__What is being asked__. Print out all of the data below, keeping it identical to the original.

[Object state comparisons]
=-=-=-=-=

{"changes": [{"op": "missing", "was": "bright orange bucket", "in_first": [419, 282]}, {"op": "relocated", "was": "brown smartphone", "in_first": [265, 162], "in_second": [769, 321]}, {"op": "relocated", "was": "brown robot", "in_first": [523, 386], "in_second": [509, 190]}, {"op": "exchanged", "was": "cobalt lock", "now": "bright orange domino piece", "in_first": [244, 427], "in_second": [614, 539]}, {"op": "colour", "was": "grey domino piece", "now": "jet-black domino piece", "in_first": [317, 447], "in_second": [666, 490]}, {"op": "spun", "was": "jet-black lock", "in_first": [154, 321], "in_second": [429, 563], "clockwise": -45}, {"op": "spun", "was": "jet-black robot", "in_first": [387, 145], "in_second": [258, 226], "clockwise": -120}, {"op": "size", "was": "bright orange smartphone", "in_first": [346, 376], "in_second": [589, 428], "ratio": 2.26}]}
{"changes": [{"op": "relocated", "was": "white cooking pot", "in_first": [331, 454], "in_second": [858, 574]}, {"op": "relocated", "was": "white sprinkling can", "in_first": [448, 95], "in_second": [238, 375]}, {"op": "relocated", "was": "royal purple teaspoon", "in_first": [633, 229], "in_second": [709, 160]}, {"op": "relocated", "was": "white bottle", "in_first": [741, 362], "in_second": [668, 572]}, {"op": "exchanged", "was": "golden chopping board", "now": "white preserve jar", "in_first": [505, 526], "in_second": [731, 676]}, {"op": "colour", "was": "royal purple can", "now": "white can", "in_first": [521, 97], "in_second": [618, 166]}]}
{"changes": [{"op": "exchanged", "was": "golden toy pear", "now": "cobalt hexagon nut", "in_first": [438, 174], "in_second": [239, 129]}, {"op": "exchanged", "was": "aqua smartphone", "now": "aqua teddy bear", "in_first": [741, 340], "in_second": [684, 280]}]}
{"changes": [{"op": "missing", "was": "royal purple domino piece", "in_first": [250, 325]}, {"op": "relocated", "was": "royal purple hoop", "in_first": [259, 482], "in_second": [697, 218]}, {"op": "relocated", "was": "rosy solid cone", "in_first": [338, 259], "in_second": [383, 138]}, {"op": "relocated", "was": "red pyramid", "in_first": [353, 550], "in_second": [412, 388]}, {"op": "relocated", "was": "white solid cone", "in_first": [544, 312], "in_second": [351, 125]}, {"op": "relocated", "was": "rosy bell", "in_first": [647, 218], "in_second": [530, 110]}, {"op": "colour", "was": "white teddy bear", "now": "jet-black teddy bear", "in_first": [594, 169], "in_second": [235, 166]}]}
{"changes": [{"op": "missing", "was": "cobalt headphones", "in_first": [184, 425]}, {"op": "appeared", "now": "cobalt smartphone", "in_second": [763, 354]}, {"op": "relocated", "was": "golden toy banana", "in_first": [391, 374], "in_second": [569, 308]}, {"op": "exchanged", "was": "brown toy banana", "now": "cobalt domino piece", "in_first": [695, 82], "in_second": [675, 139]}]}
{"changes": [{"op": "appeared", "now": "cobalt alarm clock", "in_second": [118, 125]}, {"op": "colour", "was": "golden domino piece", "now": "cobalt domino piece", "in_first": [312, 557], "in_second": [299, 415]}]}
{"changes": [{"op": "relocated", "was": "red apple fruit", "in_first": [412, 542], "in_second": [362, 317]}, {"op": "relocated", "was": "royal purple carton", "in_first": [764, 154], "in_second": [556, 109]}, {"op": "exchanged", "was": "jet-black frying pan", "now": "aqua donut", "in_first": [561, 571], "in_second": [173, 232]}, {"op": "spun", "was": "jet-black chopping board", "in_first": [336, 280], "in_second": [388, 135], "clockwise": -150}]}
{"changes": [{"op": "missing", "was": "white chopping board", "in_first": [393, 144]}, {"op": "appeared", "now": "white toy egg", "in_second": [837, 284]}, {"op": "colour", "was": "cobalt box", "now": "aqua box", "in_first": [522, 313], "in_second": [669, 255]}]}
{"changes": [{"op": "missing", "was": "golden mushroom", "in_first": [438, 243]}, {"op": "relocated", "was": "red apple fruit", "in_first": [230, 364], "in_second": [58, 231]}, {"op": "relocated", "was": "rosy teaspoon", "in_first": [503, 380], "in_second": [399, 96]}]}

=-=-=-=-=

__Response area__.
{"changes": [{"op": "missing", "was": "bright orange bucket", "in_first": [419, 282]}, {"op": "relocated", "was": "brown smartphone", "in_first": [265, 162], "in_second": [769, 321]}, {"op": "relocated", "was": "brown robot", "in_first": [523, 386], "in_second": [509, 190]}, {"op": "exchanged", "was": "cobalt lock", "now": "bright orange domino piece", "in_first": [244, 427], "in_second": [614, 539]}, {"op": "colour", "was": "grey domino piece", "now": "jet-black domino piece", "in_first": [317, 447], "in_second": [666, 490]}, {"op": "spun", "was": "jet-black lock", "in_first": [154, 321], "in_second": [429, 563], "clockwise": -45}, {"op": "spun", "was": "jet-black robot", "in_first": [387, 145], "in_second": [258, 226], "clockwise": -120}, {"op": "size", "was": "bright orange smartphone", "in_first": [346, 376], "in_second": [589, 428], "ratio": 2.26}]}
{"changes": [{"op": "relocated", "was": "white cooking pot", "in_first": [331, 454], "in_second": [858, 574]}, {"op": "relocated", "was": "white sprinkling can", "in_first": [448, 95], "in_second": [238, 375]}, {"op": "relocated", "was": "royal purple teaspoon", "in_first": [633, 229], "in_second": [709, 160]}, {"op": "relocated", "was": "white bottle", "in_first": [741, 362], "in_second": [668, 572]}, {"op": "exchanged", "was": "golden chopping board", "now": "white preserve jar", "in_first": [505, 526], "in_second": [731, 676]}, {"op": "colour", "was": "royal purple can", "now": "white can", "in_first": [521, 97], "in_second": [618, 166]}]}
{"changes": [{"op": "exchanged", "was": "golden toy pear", "now": "cobalt hexagon nut", "in_first": [438, 174], "in_second": [239, 129]}, {"op": "exchanged", "was": "aqua smartphone", "now": "aqua teddy bear", "in_first": [741, 340], "in_second": [684, 280]}]}
{"changes": [{"op": "missing", "was": "royal purple domino piece", "in_first": [250, 325]}, {"op": "relocated", "was": "royal purple hoop", "in_first": [259, 482], "in_second": [697, 218]}, {"op": "relocated", "was": "rosy solid cone", "in_first": [338, 259], "in_second": [383, 138]}, {"op": "relocated", "was": "red pyramid", "in_first": [353, 550], "in_second": [412, 388]}, {"op": "relocated", "was": "white solid cone", "in_first": [544, 312], "in_second": [351, 125]}, {"op": "relocated", "was": "rosy bell", "in_first": [647, 218], "in_second": [530, 110]}, {"op": "colour", "was": "white teddy bear", "now": "jet-black teddy bear", "in_first": [594, 169], "in_second": [235, 166]}]}
{"changes": [{"op": "missing", "was": "cobalt headphones", "in_first": [184, 425]}, {"op": "appeared", "now": "cobalt smartphone", "in_second": [763, 354]}, {"op": "relocated", "was": "golden toy banana", "in_first": [391, 374], "in_second": [569, 308]}, {"op": "exchanged", "was": "brown toy banana", "now": "cobalt domino piece", "in_first": [695, 82], "in_second": [675, 139]}]}
{"changes": [{"op": "appeared", "now": "cobalt alarm clock", "in_second": [118, 125]}, {"op": "colour", "was": "golden domino piece", "now": "cobalt domino piece", "in_first": [312, 557], "in_second": [299, 415]}]}
{"changes": [{"op": "relocated", "was": "red apple fruit", "in_first": [412, 542], "in_second": [362, 317]}, {"op": "relocated", "was": "royal purple carton", "in_first": [764, 154], "in_second": [556, 109]}, {"op": "exchanged", "was": "jet-black frying pan", "now": "aqua donut", "in_first": [561, 571], "in_second": [173, 232]}, {"op": "spun", "was": "jet-black chopping board", "in_first": [336, 280], "in_second": [388, 135], "clockwise": -150}]}
{"changes": [{"op": "missing", "was": "white chopping board", "in_first": [393, 144]}, {"op": "appeared", "now": "white toy egg", "in_second": [837, 284]}, {"op": "colour", "was": "cobalt box", "now": "aqua box", "in_first": [522, 313], "in_second": [669, 255]}]}
{"changes": [{"op": "missing", "was": "golden mushroom", "in_first": [438, 243]}, {"op": "relocated", "was": "red apple fruit", "in_first": [230, 364], "in_second": [58, 231]}, {"op": "relocated", "was": "rosy teaspoon", "in_first": [503, 380], "in_second": [399, 96]}]}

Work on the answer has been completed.